======== Data listing
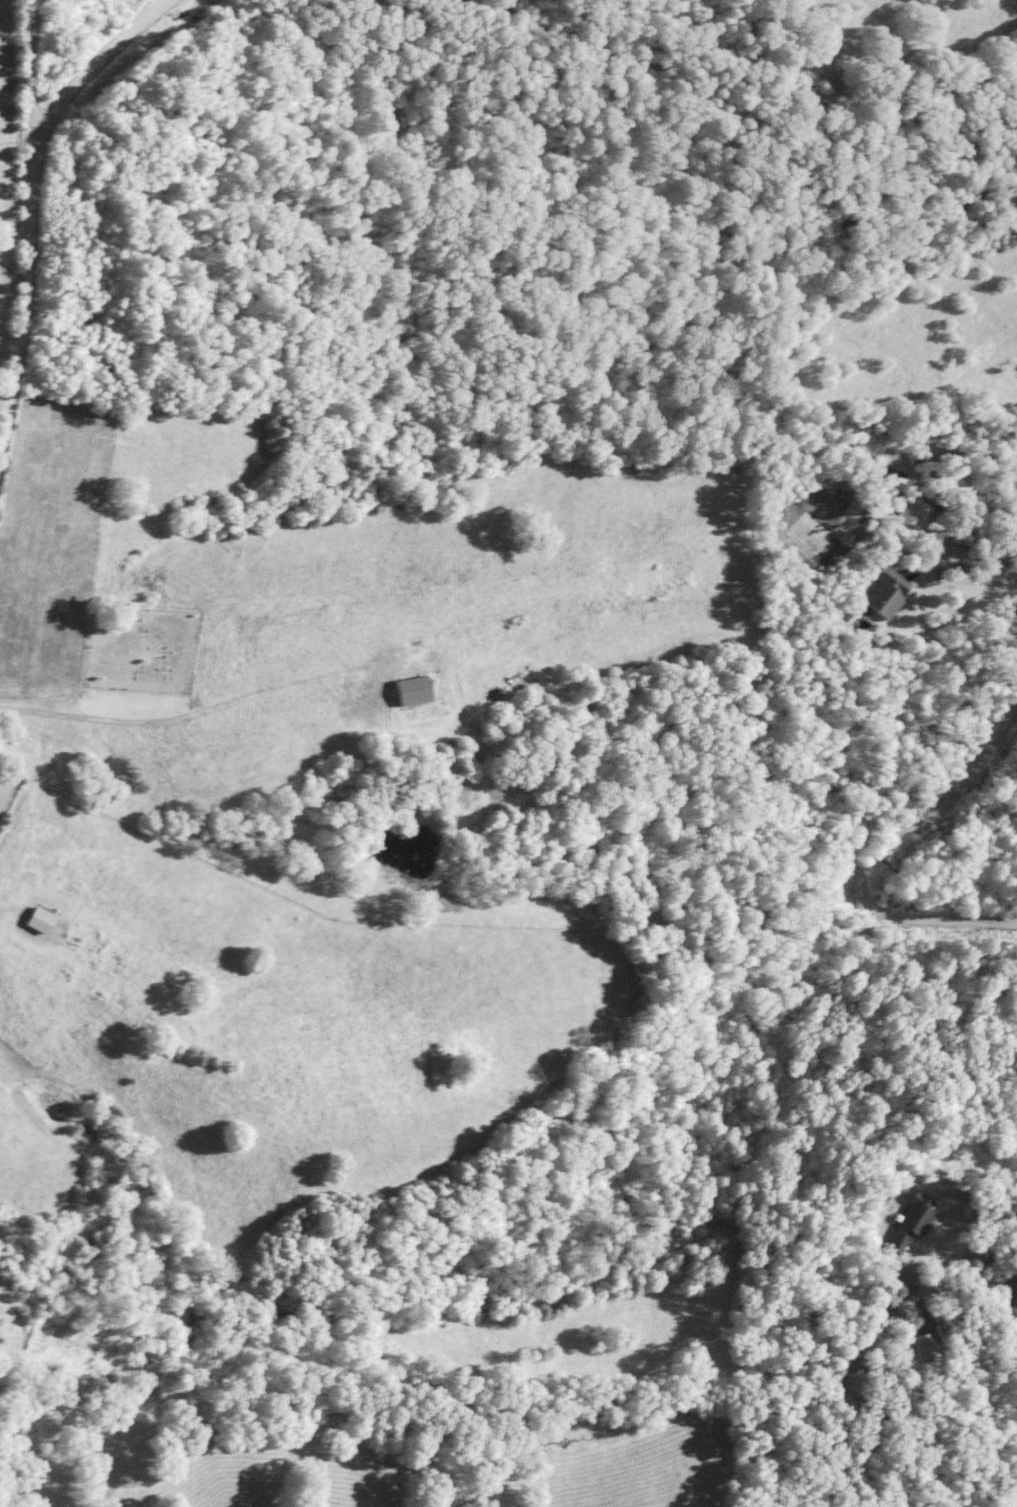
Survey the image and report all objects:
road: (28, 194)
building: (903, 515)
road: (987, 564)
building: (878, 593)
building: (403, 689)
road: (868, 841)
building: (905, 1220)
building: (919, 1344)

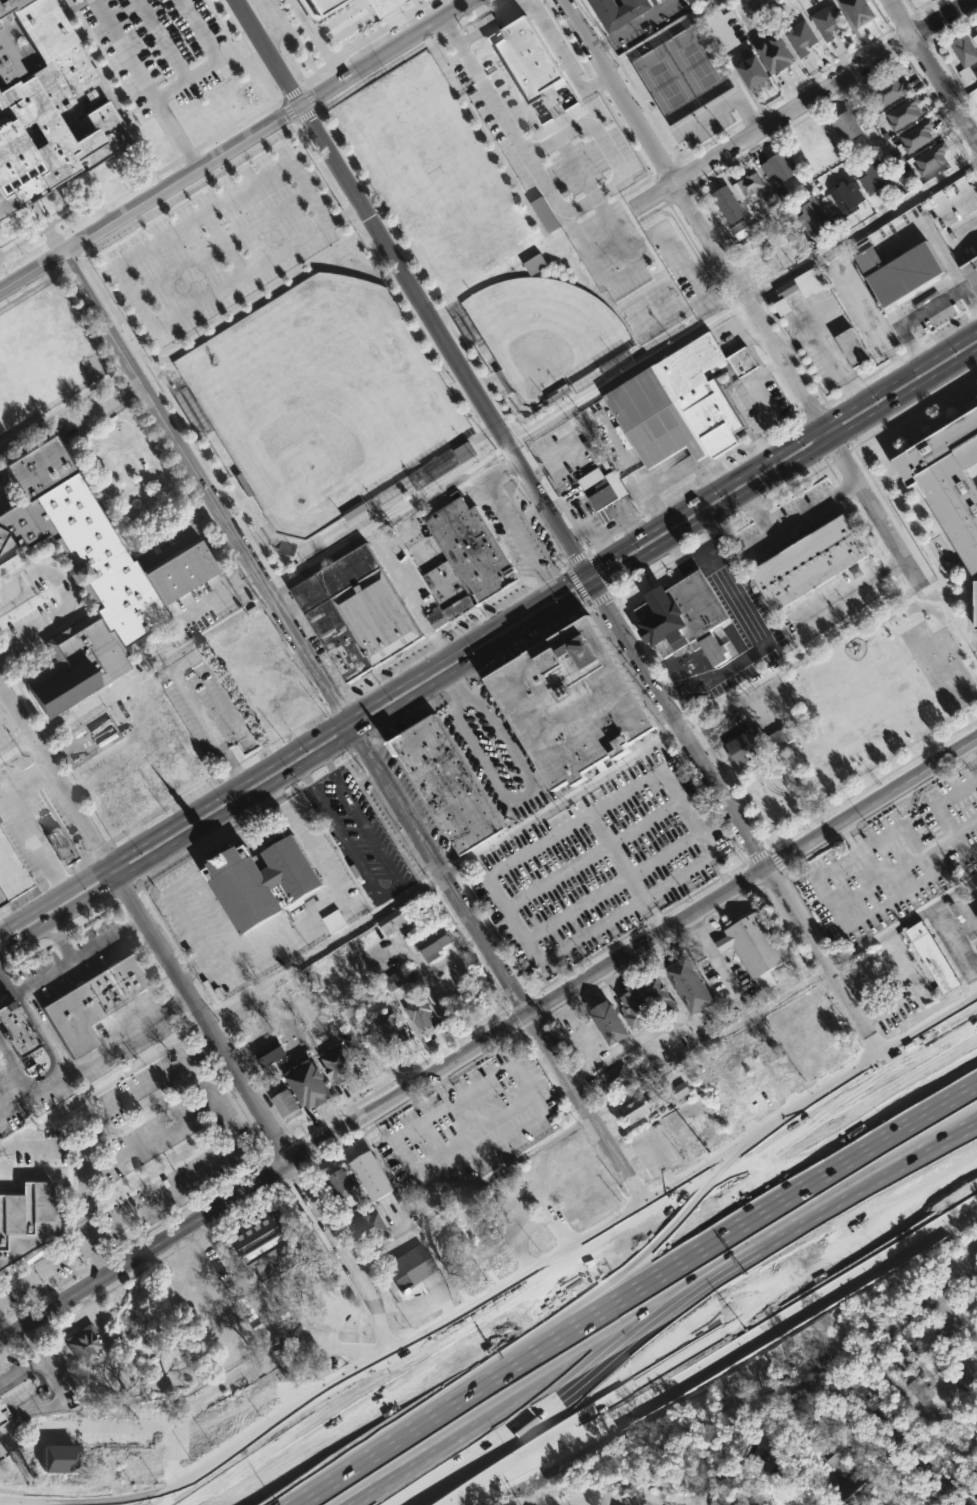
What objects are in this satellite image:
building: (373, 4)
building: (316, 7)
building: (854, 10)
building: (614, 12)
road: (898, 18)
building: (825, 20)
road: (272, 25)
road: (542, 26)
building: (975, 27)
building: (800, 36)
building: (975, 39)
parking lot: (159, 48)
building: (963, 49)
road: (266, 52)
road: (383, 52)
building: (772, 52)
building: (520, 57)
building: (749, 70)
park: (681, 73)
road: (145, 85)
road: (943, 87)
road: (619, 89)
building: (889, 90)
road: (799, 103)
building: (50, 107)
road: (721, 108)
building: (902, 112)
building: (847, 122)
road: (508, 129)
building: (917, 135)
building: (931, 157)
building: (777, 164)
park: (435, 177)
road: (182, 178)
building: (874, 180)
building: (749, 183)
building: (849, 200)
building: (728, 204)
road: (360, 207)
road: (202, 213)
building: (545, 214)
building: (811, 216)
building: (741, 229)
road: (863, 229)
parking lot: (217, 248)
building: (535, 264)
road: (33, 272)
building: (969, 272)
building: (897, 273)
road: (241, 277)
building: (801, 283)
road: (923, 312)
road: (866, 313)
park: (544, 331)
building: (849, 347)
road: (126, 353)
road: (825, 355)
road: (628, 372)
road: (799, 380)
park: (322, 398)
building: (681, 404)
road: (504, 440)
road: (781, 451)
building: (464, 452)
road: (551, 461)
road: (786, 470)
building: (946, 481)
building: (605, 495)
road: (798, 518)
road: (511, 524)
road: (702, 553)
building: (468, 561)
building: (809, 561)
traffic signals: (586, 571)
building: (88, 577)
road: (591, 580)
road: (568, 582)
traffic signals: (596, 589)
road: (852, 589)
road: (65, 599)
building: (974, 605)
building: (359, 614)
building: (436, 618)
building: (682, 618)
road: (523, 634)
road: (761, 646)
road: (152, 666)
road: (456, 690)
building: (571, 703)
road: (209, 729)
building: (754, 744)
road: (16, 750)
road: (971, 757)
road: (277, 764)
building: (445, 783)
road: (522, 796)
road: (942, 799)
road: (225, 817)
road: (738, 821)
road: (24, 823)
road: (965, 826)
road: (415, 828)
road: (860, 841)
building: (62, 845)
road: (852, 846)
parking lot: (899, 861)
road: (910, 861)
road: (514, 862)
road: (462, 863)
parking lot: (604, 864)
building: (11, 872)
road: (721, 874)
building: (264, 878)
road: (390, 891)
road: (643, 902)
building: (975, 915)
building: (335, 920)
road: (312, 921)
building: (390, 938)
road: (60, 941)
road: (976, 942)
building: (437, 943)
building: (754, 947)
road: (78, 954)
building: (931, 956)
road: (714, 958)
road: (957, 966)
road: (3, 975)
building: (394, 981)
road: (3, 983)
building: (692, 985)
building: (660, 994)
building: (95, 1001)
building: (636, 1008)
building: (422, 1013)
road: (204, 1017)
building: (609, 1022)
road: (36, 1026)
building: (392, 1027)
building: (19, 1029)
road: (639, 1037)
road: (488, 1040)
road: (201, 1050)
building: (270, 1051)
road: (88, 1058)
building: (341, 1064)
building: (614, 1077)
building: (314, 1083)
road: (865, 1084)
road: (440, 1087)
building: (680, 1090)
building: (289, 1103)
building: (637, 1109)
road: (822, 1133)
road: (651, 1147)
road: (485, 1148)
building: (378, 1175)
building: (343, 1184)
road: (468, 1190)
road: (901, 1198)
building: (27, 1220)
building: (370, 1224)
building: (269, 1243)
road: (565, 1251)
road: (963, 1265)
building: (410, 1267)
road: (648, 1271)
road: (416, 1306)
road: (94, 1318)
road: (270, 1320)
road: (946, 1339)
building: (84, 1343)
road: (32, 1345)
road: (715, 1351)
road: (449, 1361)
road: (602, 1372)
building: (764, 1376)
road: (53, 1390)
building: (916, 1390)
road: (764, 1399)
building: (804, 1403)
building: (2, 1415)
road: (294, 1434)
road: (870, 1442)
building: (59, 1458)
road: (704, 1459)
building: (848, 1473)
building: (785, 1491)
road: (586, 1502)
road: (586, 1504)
================
▸ How to complete this task
Only the number should be given: the count of lines above that hold the word "traffic".

▸ Output for this task
2